*EXERCISE REQUIREMENTS*.
Output all the data exactly. Pictures do not belong in the copy.
BEGIN
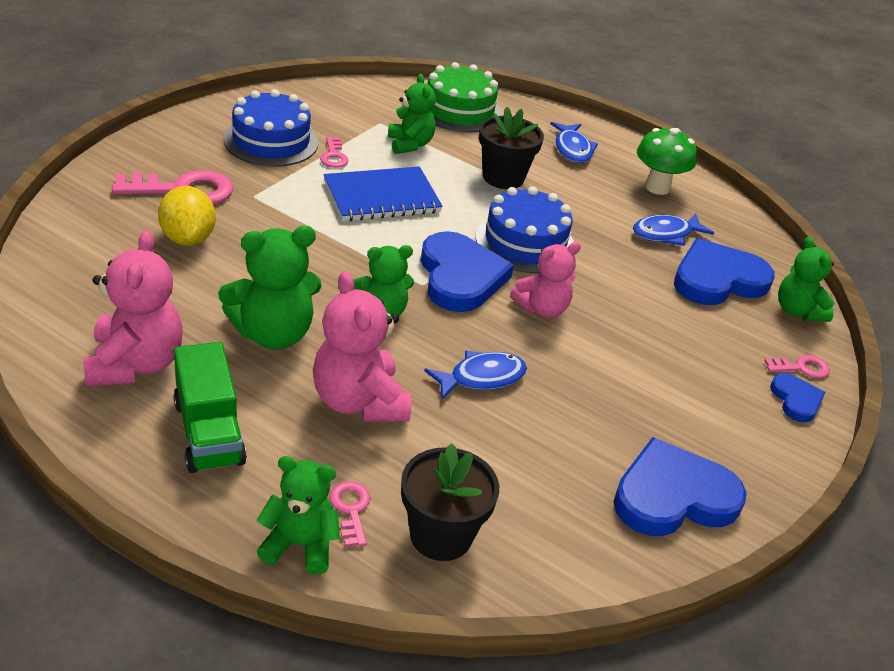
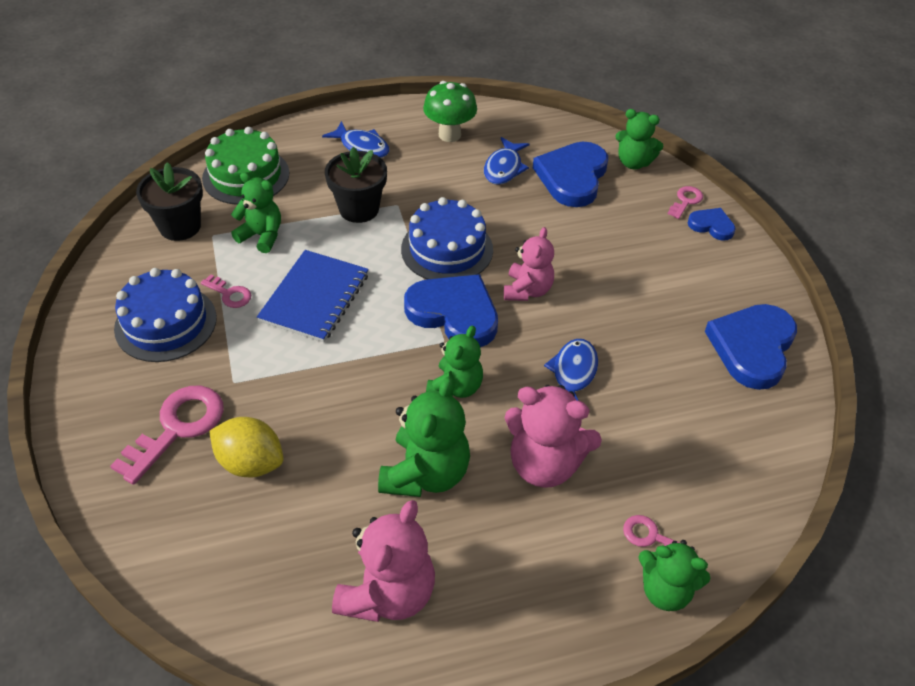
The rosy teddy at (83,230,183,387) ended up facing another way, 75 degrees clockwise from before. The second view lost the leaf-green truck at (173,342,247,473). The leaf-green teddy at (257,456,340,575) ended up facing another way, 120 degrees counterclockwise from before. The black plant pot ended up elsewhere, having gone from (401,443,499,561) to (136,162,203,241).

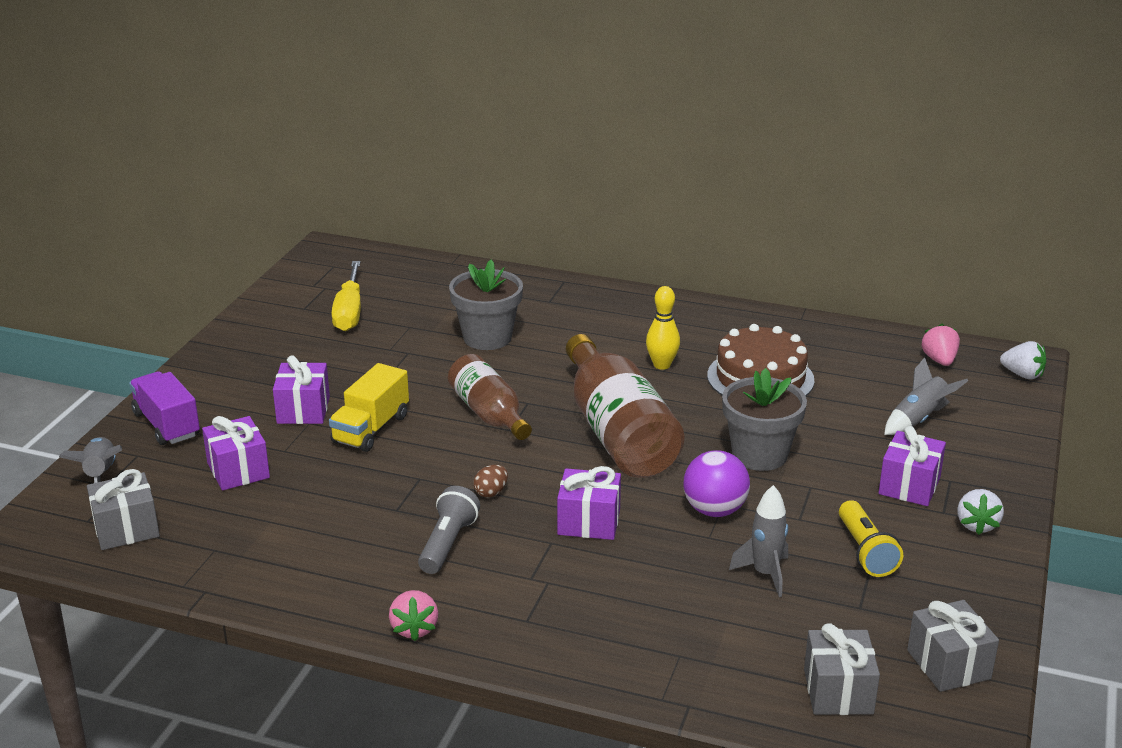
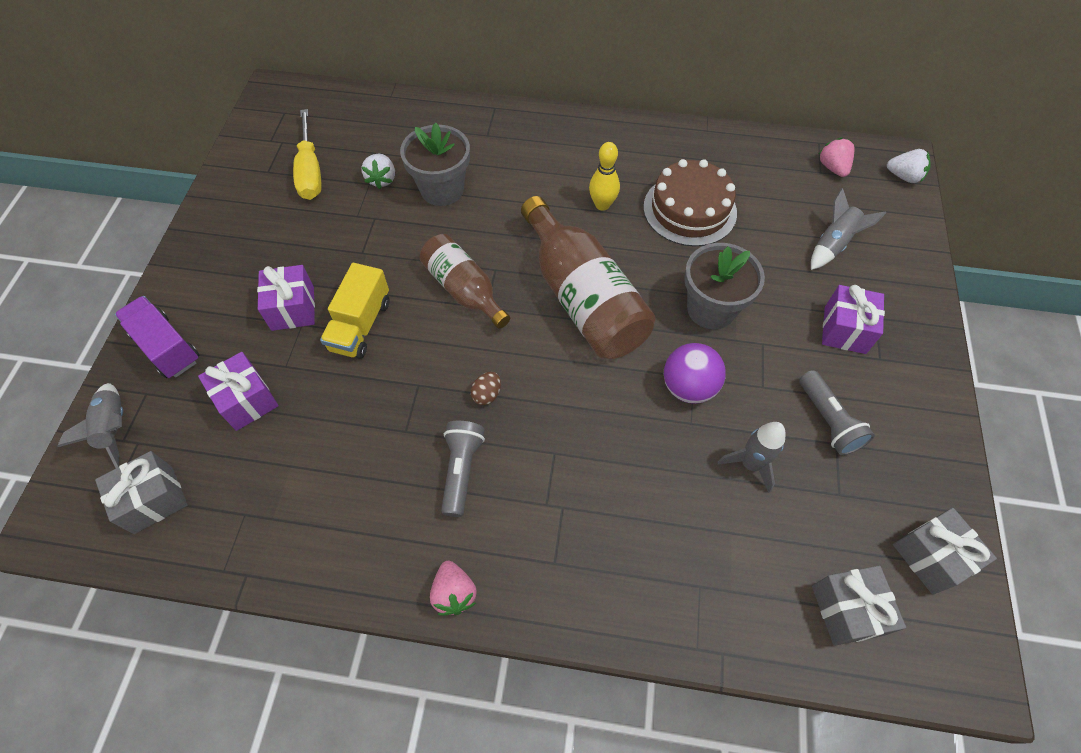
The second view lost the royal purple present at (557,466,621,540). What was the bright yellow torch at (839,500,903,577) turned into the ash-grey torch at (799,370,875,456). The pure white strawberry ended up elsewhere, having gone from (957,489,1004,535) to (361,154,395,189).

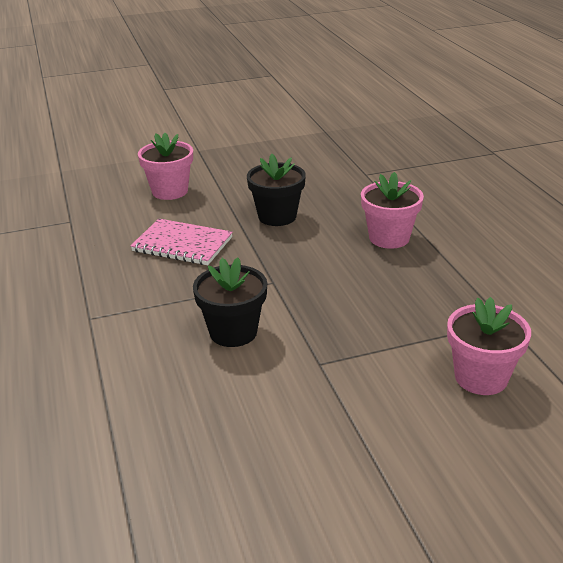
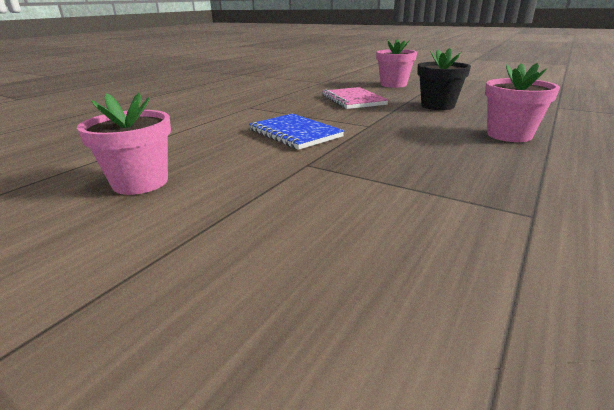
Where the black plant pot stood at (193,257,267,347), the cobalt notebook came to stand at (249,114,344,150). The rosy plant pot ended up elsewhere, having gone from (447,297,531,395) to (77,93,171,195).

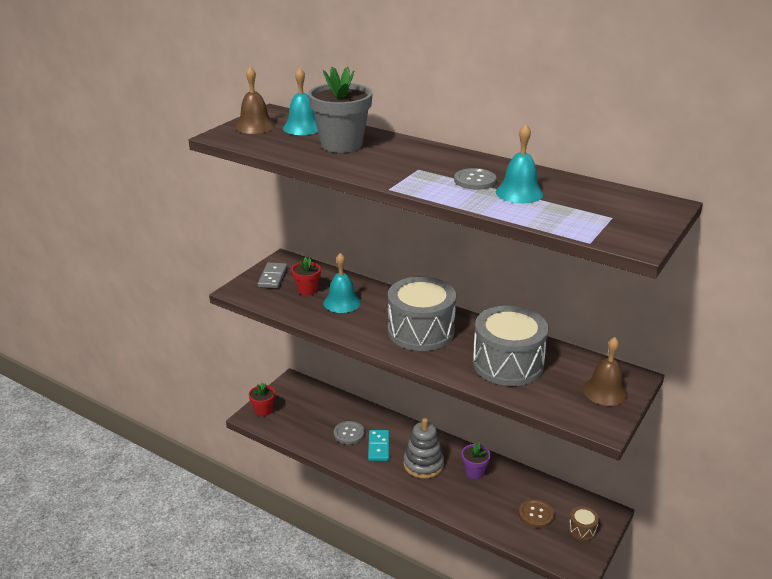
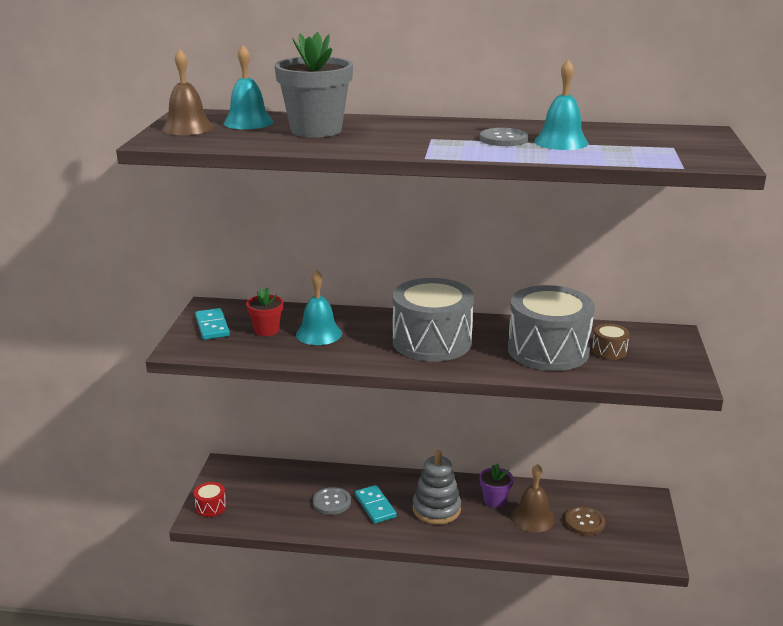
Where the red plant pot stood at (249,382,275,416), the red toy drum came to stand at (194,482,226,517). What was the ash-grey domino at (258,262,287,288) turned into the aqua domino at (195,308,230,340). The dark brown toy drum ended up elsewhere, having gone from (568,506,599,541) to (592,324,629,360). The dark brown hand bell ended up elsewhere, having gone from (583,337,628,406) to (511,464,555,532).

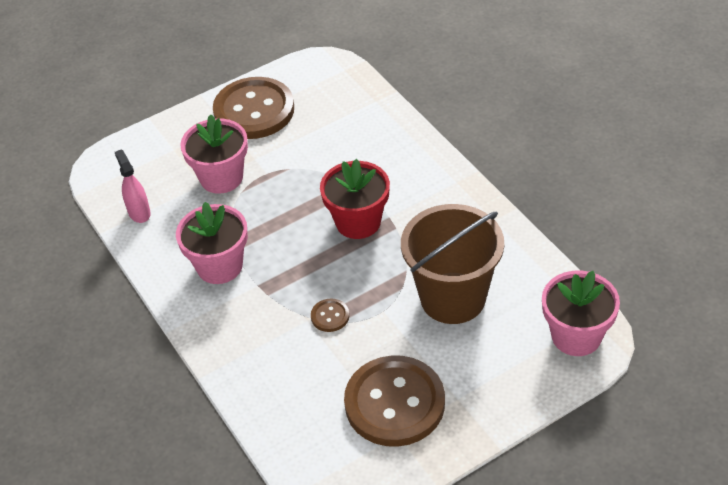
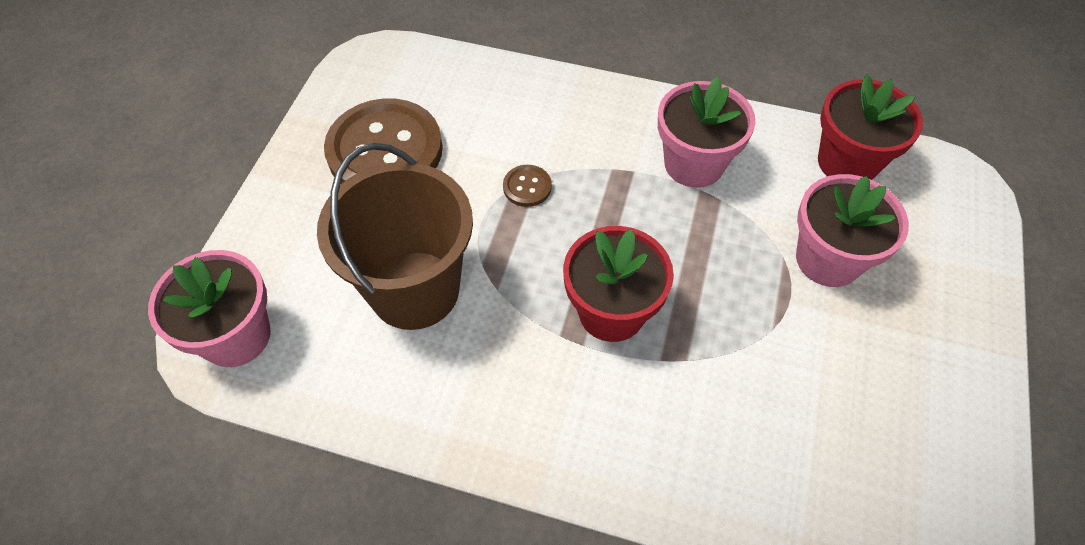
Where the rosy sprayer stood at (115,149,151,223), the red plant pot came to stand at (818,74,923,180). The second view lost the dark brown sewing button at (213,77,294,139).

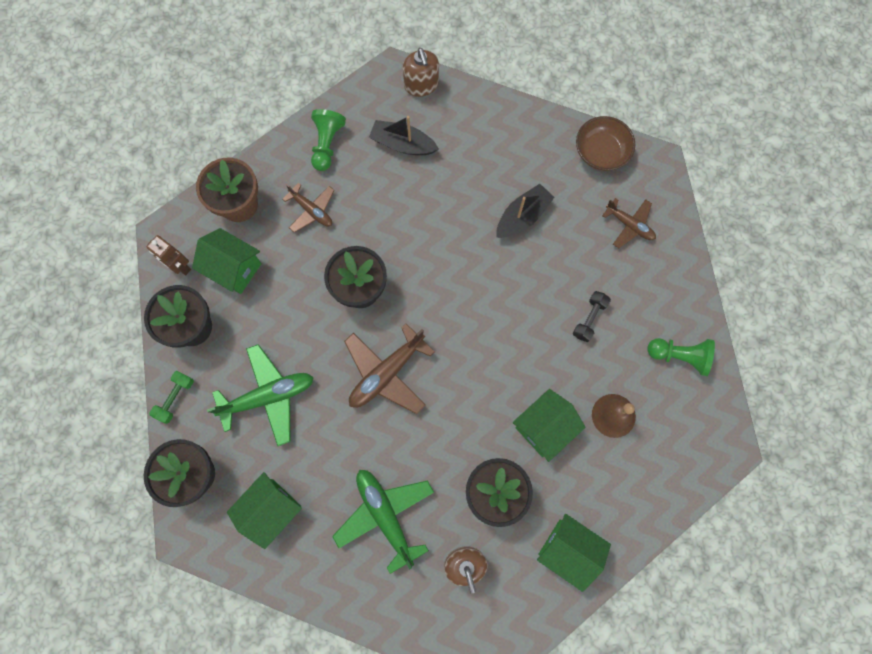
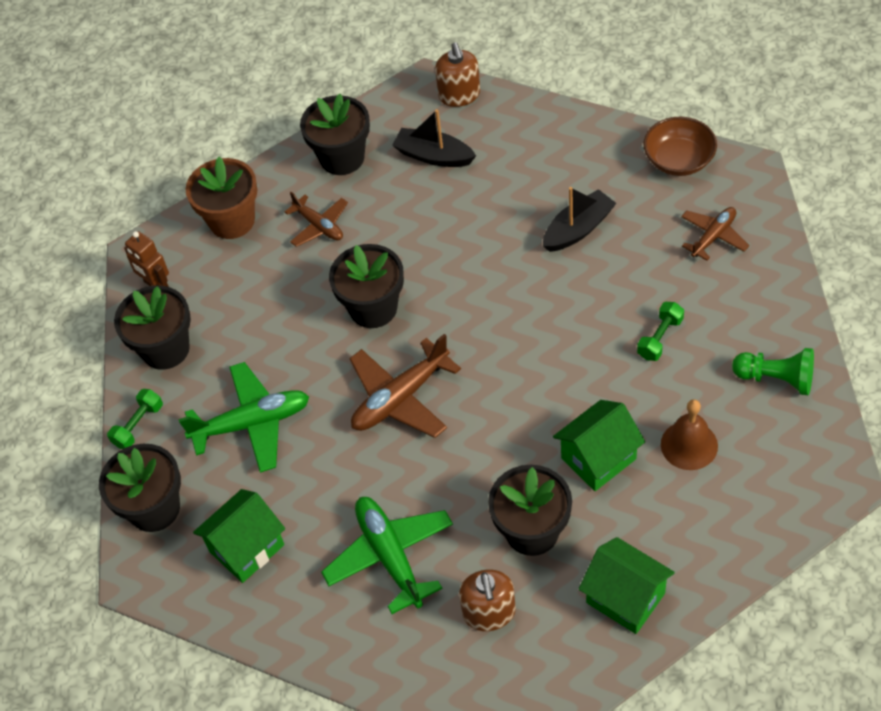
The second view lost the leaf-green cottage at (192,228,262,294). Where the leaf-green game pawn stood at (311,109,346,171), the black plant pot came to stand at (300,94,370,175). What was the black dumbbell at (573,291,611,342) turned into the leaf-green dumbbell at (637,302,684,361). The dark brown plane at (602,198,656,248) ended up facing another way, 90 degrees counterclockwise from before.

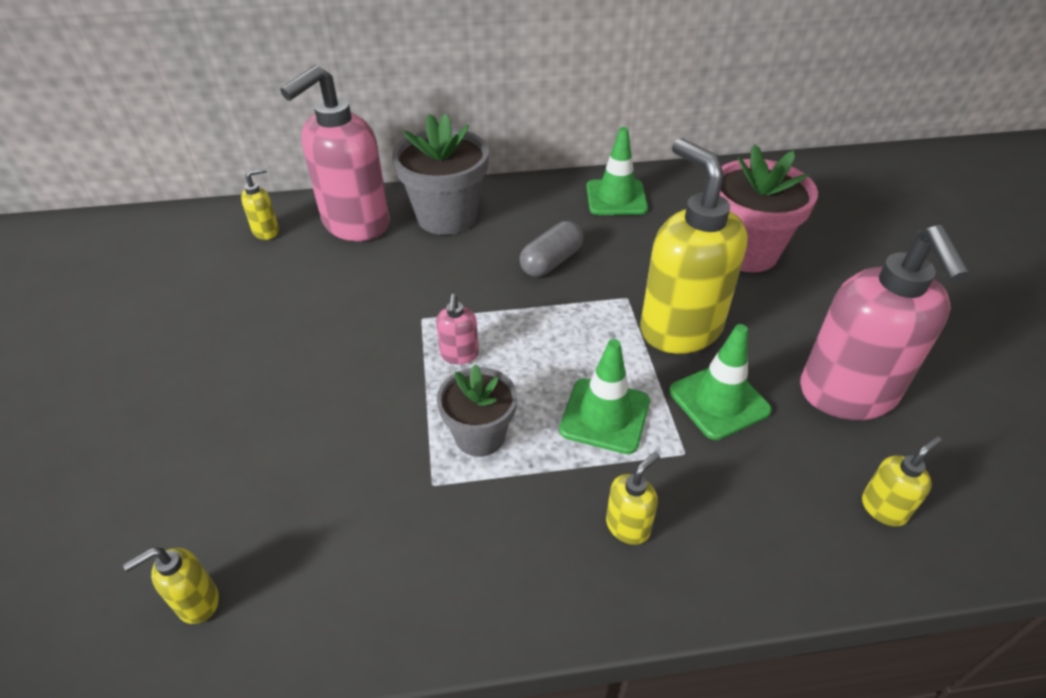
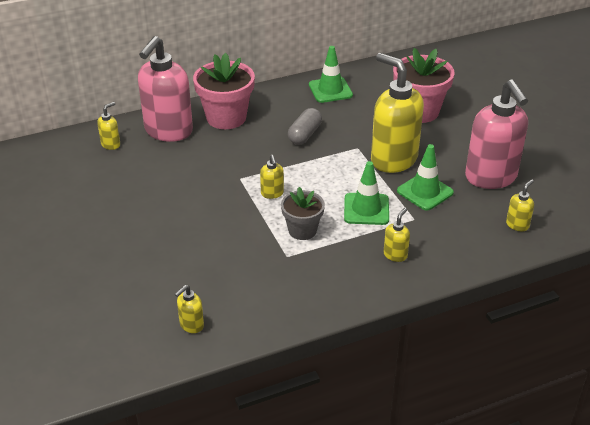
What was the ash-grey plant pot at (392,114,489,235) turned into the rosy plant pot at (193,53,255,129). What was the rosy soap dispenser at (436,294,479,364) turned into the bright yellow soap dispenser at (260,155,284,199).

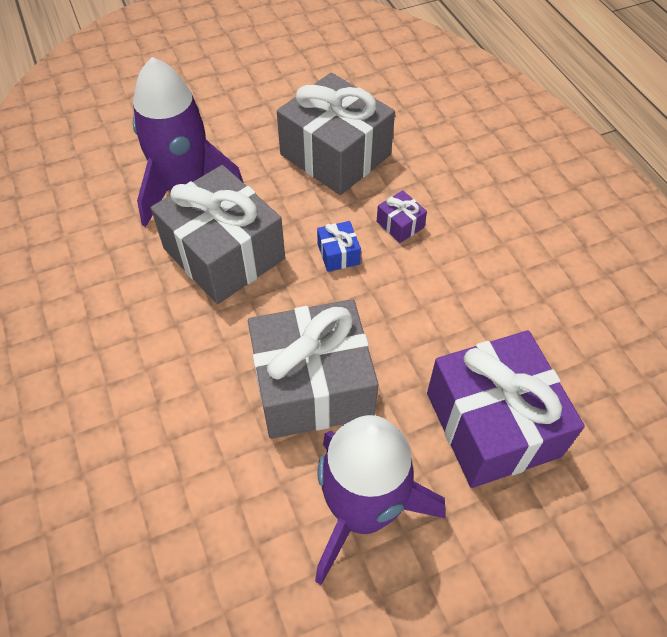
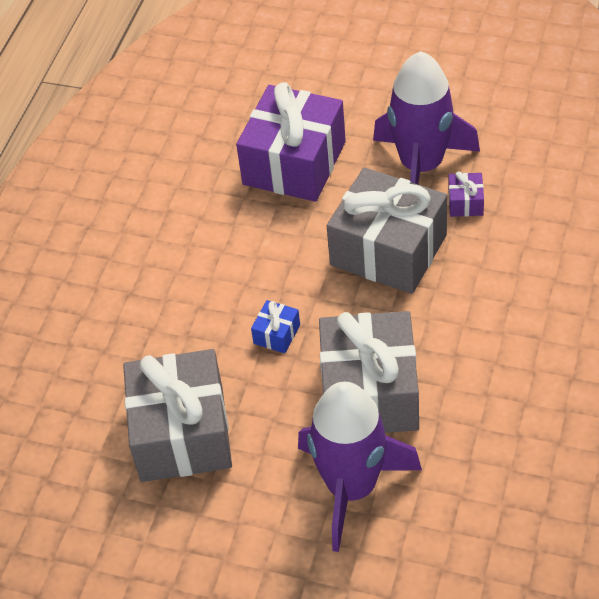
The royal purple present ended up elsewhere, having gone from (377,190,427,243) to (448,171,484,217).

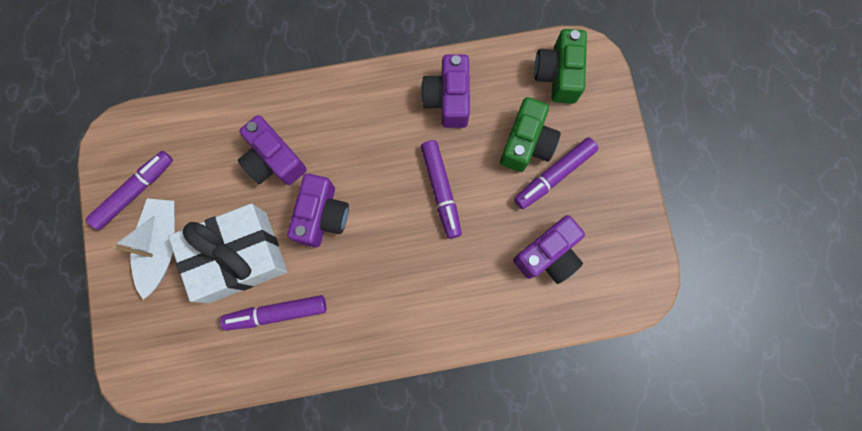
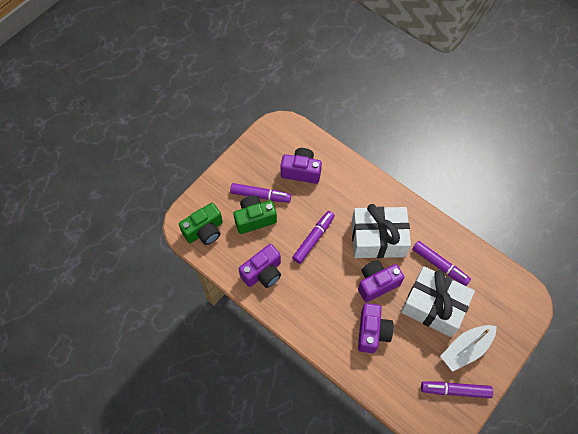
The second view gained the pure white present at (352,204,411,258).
END
*SOLUTION*.
The rosy teddy at (83,230,183,387) ended up facing another way, 75 degrees clockwise from before. The second view lost the leaf-green truck at (173,342,247,473). The leaf-green teddy at (257,456,340,575) ended up facing another way, 120 degrees counterclockwise from before. The black plant pot ended up elsewhere, having gone from (401,443,499,561) to (136,162,203,241).

The second view lost the royal purple present at (557,466,621,540). What was the bright yellow torch at (839,500,903,577) turned into the ash-grey torch at (799,370,875,456). The pure white strawberry ended up elsewhere, having gone from (957,489,1004,535) to (361,154,395,189).

Where the black plant pot stood at (193,257,267,347), the cobalt notebook came to stand at (249,114,344,150). The rosy plant pot ended up elsewhere, having gone from (447,297,531,395) to (77,93,171,195).

Where the red plant pot stood at (249,382,275,416), the red toy drum came to stand at (194,482,226,517). What was the ash-grey domino at (258,262,287,288) turned into the aqua domino at (195,308,230,340). The dark brown toy drum ended up elsewhere, having gone from (568,506,599,541) to (592,324,629,360). The dark brown hand bell ended up elsewhere, having gone from (583,337,628,406) to (511,464,555,532).

Where the rosy sprayer stood at (115,149,151,223), the red plant pot came to stand at (818,74,923,180). The second view lost the dark brown sewing button at (213,77,294,139).

The second view lost the leaf-green cottage at (192,228,262,294). Where the leaf-green game pawn stood at (311,109,346,171), the black plant pot came to stand at (300,94,370,175). What was the black dumbbell at (573,291,611,342) turned into the leaf-green dumbbell at (637,302,684,361). The dark brown plane at (602,198,656,248) ended up facing another way, 90 degrees counterclockwise from before.

What was the ash-grey plant pot at (392,114,489,235) turned into the rosy plant pot at (193,53,255,129). What was the rosy soap dispenser at (436,294,479,364) turned into the bright yellow soap dispenser at (260,155,284,199).

The royal purple present ended up elsewhere, having gone from (377,190,427,243) to (448,171,484,217).

The second view gained the pure white present at (352,204,411,258).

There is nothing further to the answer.